(Content revision data)
————————

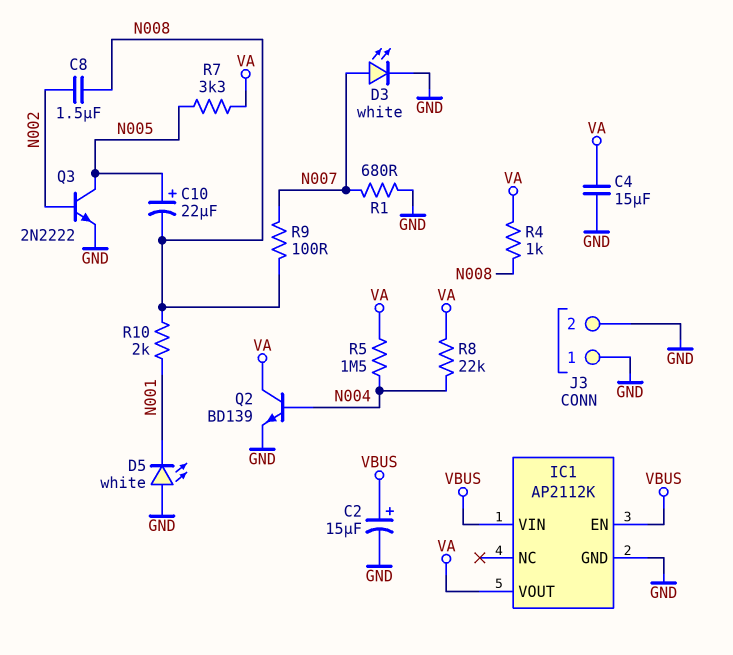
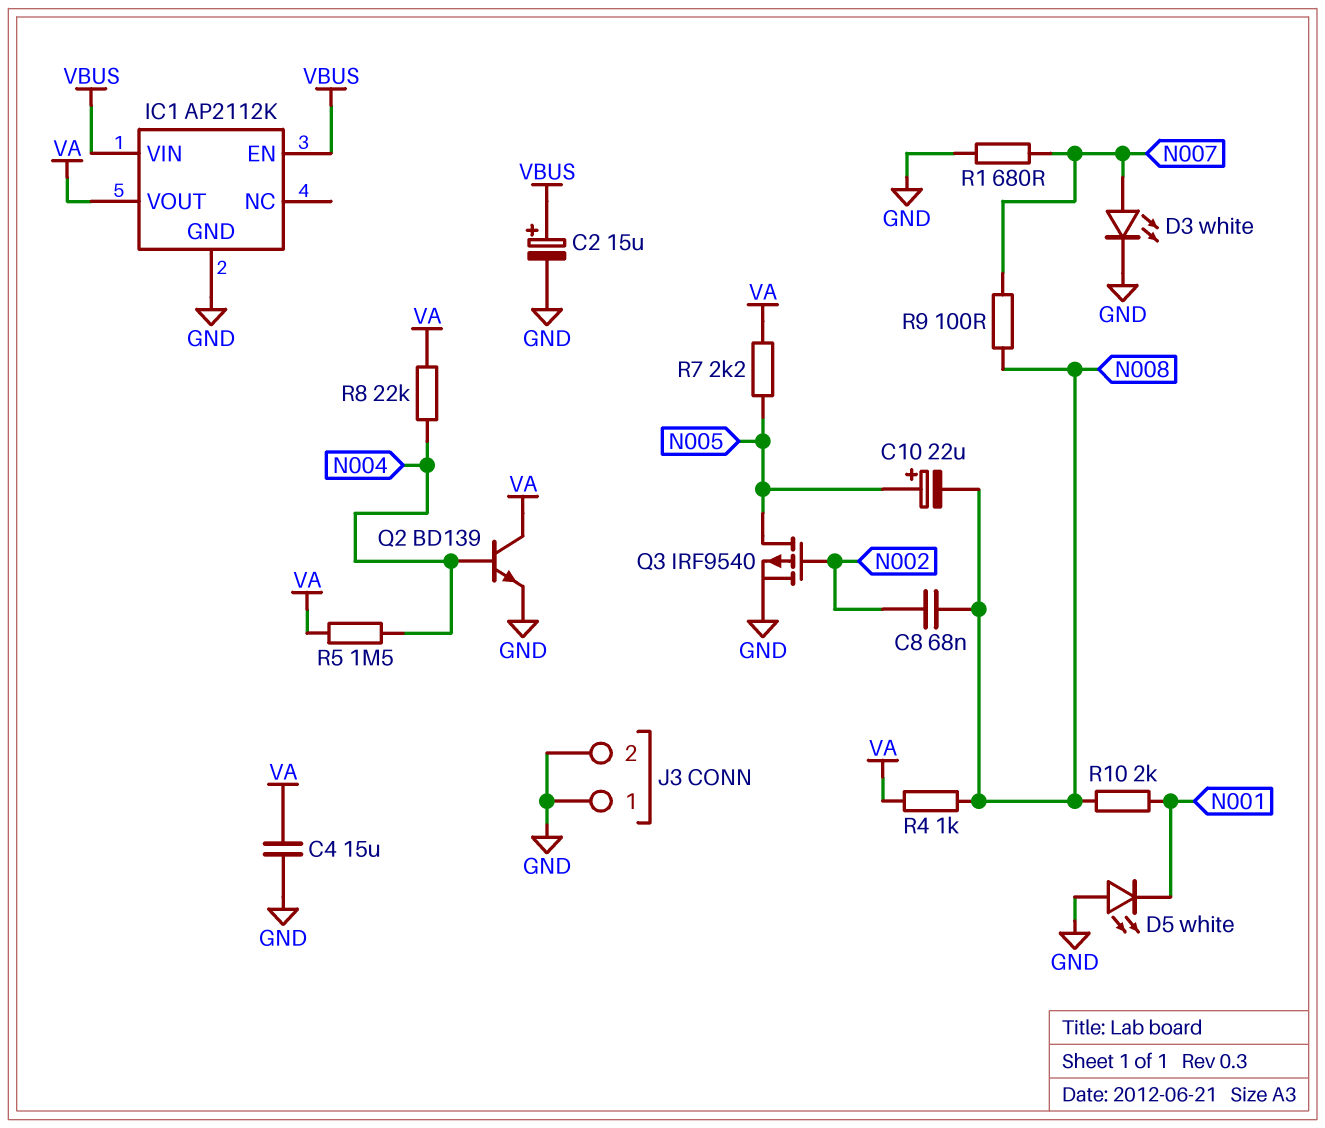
C8: 1.5uF (N002, N008) -> 68nF (N002, N008)
Q3: NPN 2N2222 (B N002, C N005, E GND) -> PMOS IRF9540 (G N002, D N005, S GND)
R7: 3.3k (N005, VA) -> 2.2k (N005, VA)

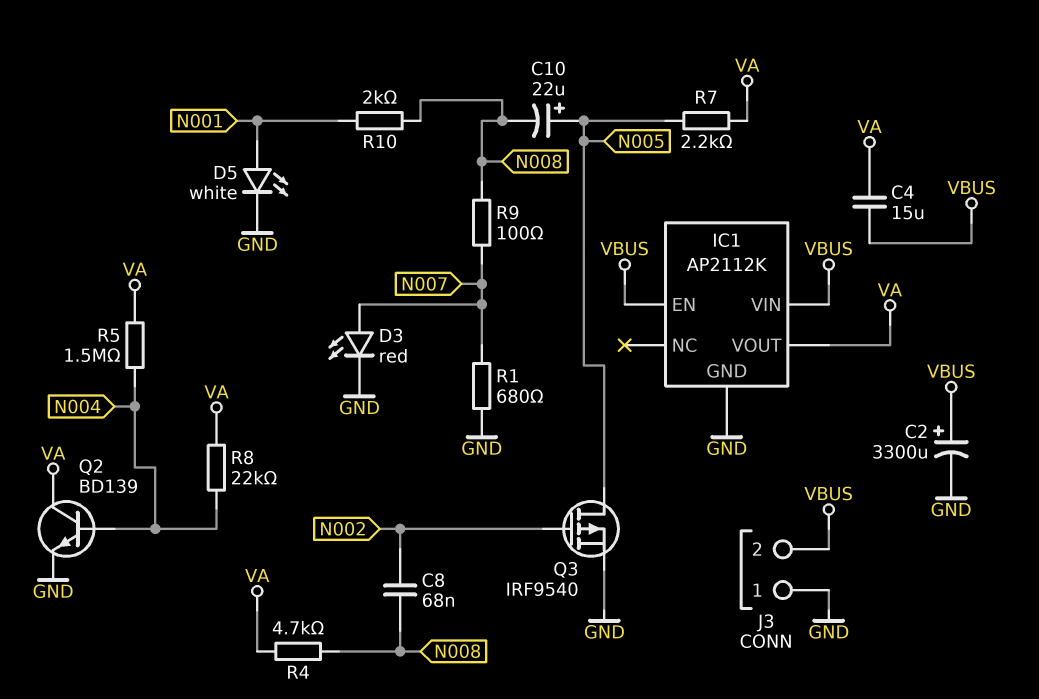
C2: 15uF (plus VBUS, minus GND) -> 3300uF (plus VBUS, minus GND)
C4: 15uF (GND, VA) -> 15uF (VA, VBUS)
D3: LED white (A N007, K GND) -> LED red (A N007, K GND)
D5: LED white (A GND, K N001) -> LED white (A N001, K GND)
J3 pin 2: GND -> VBUS
R4: 1k (N008, VA) -> 4.7k (N008, VA)

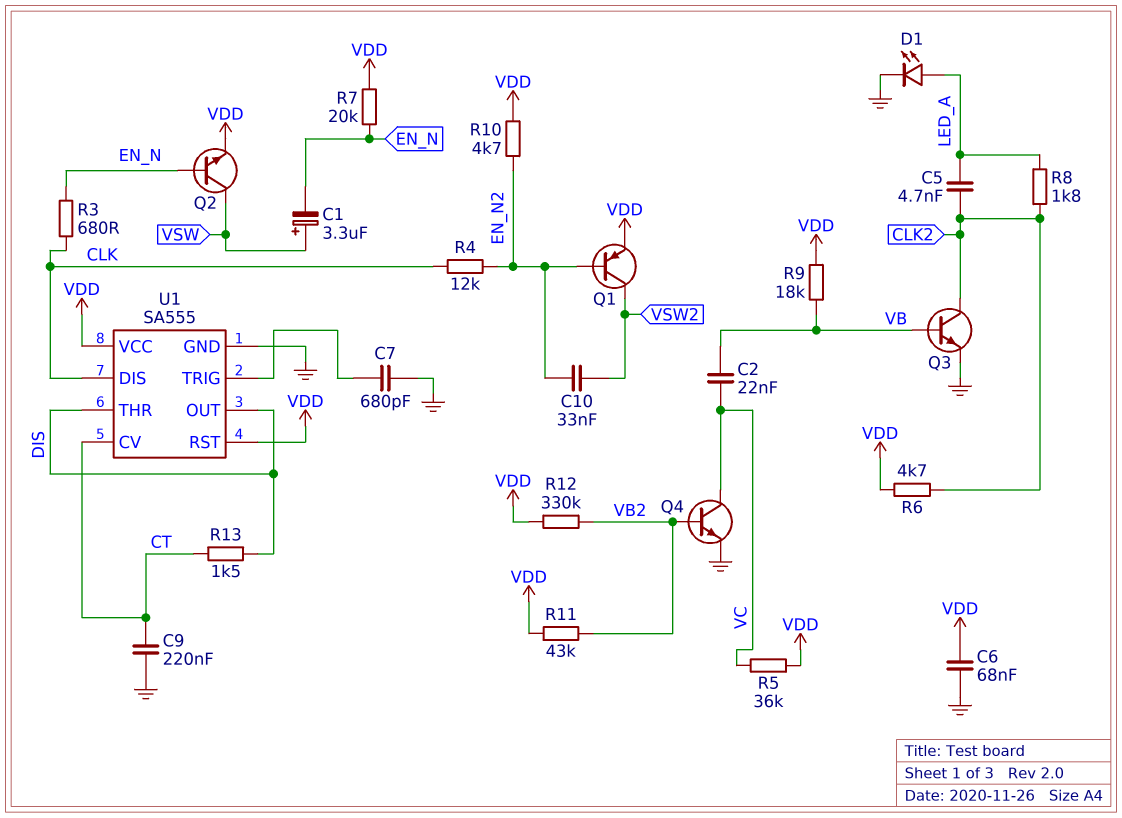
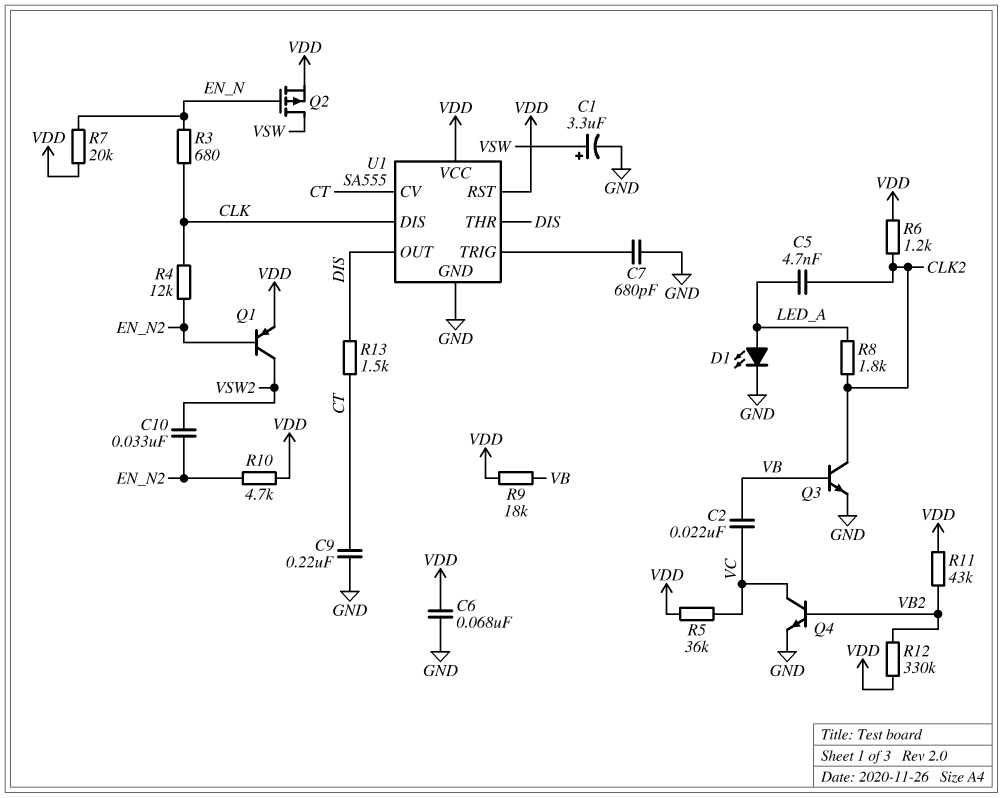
C1: 3.3uF (plus VSW, minus EN_N) -> 3.3uF (plus VSW, minus GND)
Q2: NPN (B EN_N, C VSW, E VDD) -> PMOS (G EN_N, D VSW, S VDD)
R6: 4.7k (CLK2, VDD) -> 1.2k (CLK2, VDD)

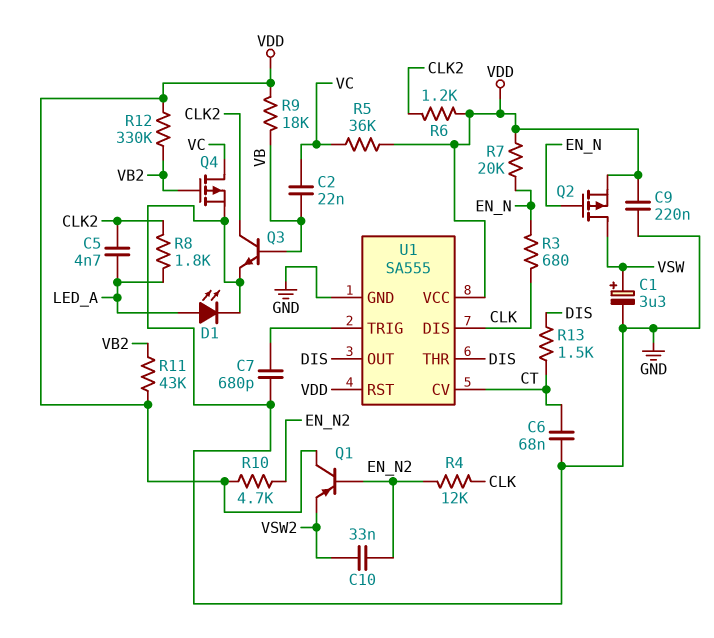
C6: 68nF (GND, VDD) -> 68nF (CT, GND)
C9: 220nF (CT, GND) -> 220nF (GND, VDD)
Q1: PNP (B EN_N2, C VSW2, E VDD) -> PNP (B EN_N2, C VDD, E VSW2)
Q4: NPN (B VB2, C VC, E GND) -> PMOS (G VB2, D VC, S GND)

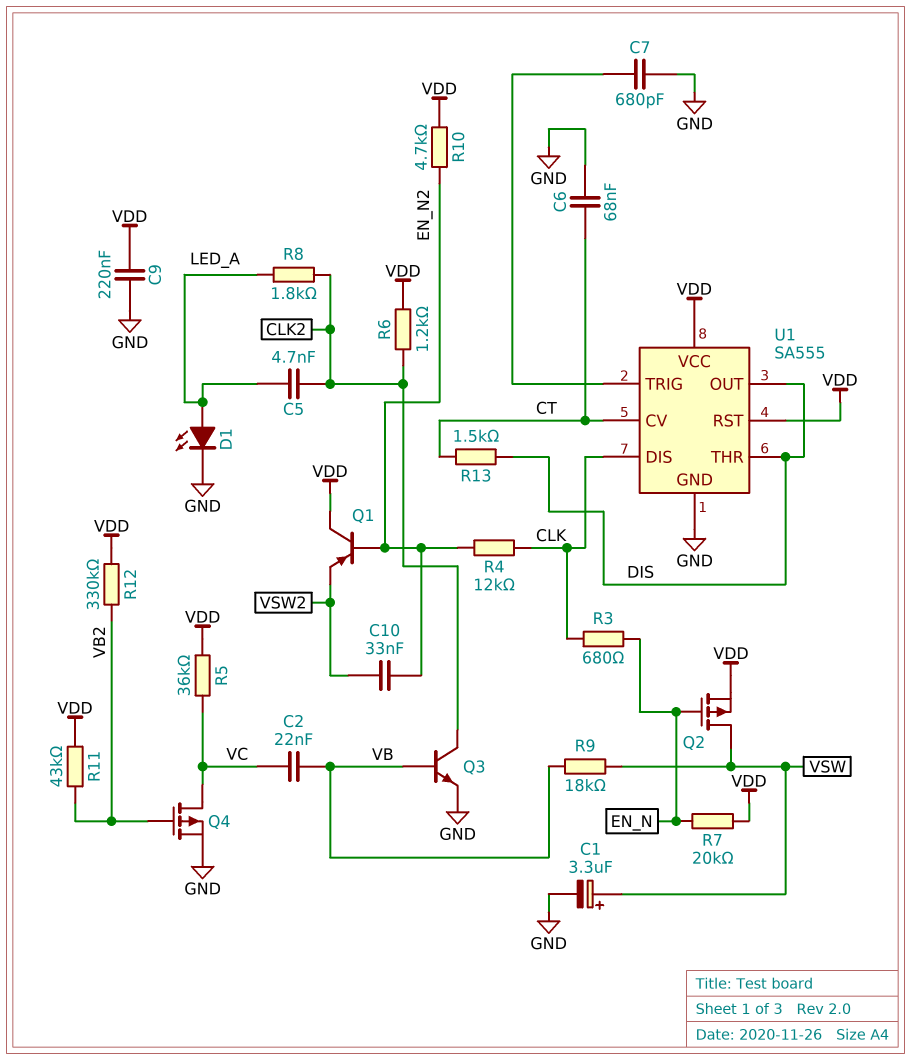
R9: 18k (VB, VDD) -> 18k (VB, VSW)

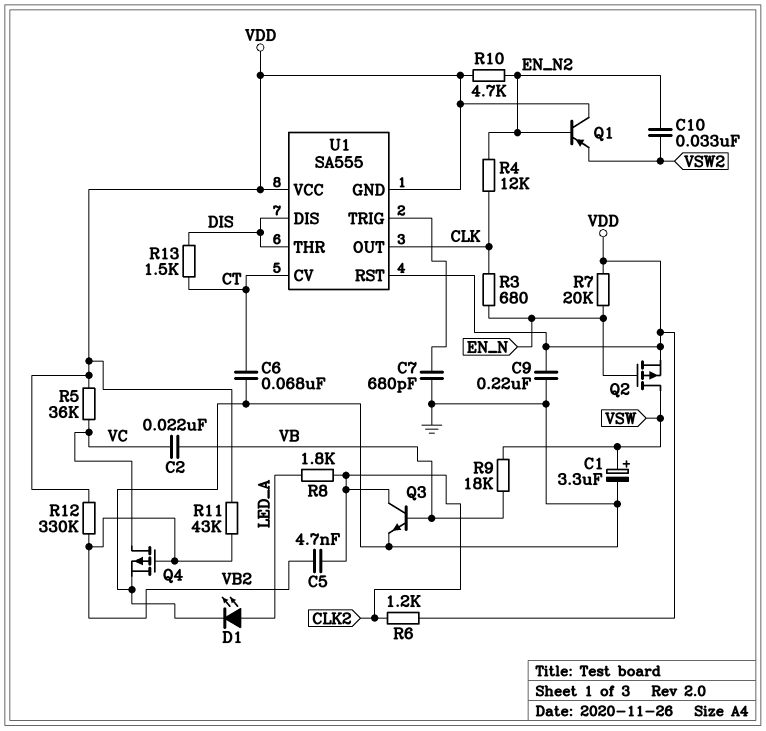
C5: 4.7nF (CLK2, LED_A) -> 4.7nF (CLK2, VB2)
U1 pin DIS: CLK -> DIS
U1 pin GND: GND -> VDD
U1 pin OUT: DIS -> CLK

————————

_WHAT TO DO_: Pull out every line in the data above that has the word "VBUS".

_ANSWER BOX_:
C2: 15uF (plus VBUS, minus GND) -> 3300uF (plus VBUS, minus GND)
C4: 15uF (GND, VA) -> 15uF (VA, VBUS)
J3 pin 2: GND -> VBUS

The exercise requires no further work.